# Assignment:
Wherever the line with "camera: 170 degrees left, 5 degrees up" sits in the listing below, transcribe from it up to and including the line with "(667, 344) = (220, 355): green drum -> none", exactly, and leave the remaining lines out.

# Dataset records:
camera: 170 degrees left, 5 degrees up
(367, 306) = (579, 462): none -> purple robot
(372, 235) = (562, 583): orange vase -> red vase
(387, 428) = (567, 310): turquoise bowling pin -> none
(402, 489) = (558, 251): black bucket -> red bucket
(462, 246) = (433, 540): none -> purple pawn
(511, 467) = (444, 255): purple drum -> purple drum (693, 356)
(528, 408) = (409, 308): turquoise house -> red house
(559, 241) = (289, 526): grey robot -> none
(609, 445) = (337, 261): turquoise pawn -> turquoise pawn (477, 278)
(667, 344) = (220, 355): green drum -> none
---
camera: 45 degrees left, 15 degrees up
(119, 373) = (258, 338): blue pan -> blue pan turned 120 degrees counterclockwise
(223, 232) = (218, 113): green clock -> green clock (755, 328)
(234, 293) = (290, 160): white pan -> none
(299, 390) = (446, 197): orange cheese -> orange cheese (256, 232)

# Solution for this problem:
camera: 170 degrees left, 5 degrees up
(367, 306) = (579, 462): none -> purple robot
(372, 235) = (562, 583): orange vase -> red vase
(387, 428) = (567, 310): turquoise bowling pin -> none
(402, 489) = (558, 251): black bucket -> red bucket
(462, 246) = (433, 540): none -> purple pawn
(511, 467) = (444, 255): purple drum -> purple drum (693, 356)
(528, 408) = (409, 308): turquoise house -> red house
(559, 241) = (289, 526): grey robot -> none
(609, 445) = (337, 261): turquoise pawn -> turquoise pawn (477, 278)
(667, 344) = (220, 355): green drum -> none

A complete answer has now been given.